(TO DO):
Once you find the line containing "(274, 423) = (477, 256): yellow", please retype it and every line after it to the end of the entries, exactly and with nothing added.

======== EXCERPTED DATA

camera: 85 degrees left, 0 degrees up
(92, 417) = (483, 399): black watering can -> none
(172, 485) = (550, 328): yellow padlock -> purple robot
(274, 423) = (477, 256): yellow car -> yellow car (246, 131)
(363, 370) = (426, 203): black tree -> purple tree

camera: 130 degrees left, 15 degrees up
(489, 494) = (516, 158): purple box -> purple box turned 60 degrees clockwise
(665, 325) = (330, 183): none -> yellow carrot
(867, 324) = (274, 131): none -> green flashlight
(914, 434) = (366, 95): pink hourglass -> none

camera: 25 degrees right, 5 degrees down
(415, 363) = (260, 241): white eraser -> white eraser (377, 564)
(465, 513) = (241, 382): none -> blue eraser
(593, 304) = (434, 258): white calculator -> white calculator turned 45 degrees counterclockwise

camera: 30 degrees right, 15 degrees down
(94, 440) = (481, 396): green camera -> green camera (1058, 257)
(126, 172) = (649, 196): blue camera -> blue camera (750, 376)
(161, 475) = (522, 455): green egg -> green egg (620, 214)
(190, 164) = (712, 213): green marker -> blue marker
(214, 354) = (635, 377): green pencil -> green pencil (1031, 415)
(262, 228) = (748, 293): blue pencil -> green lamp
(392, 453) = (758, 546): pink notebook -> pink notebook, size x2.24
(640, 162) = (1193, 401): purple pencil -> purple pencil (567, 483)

================

(OUTPUT OF THE EXERCISE):
(274, 423) = (477, 256): yellow car -> yellow car (246, 131)
(363, 370) = (426, 203): black tree -> purple tree

camera: 130 degrees left, 15 degrees up
(489, 494) = (516, 158): purple box -> purple box turned 60 degrees clockwise
(665, 325) = (330, 183): none -> yellow carrot
(867, 324) = (274, 131): none -> green flashlight
(914, 434) = (366, 95): pink hourglass -> none

camera: 25 degrees right, 5 degrees down
(415, 363) = (260, 241): white eraser -> white eraser (377, 564)
(465, 513) = (241, 382): none -> blue eraser
(593, 304) = (434, 258): white calculator -> white calculator turned 45 degrees counterclockwise

camera: 30 degrees right, 15 degrees down
(94, 440) = (481, 396): green camera -> green camera (1058, 257)
(126, 172) = (649, 196): blue camera -> blue camera (750, 376)
(161, 475) = (522, 455): green egg -> green egg (620, 214)
(190, 164) = (712, 213): green marker -> blue marker
(214, 354) = (635, 377): green pencil -> green pencil (1031, 415)
(262, 228) = (748, 293): blue pencil -> green lamp
(392, 453) = (758, 546): pink notebook -> pink notebook, size x2.24
(640, 162) = (1193, 401): purple pencil -> purple pencil (567, 483)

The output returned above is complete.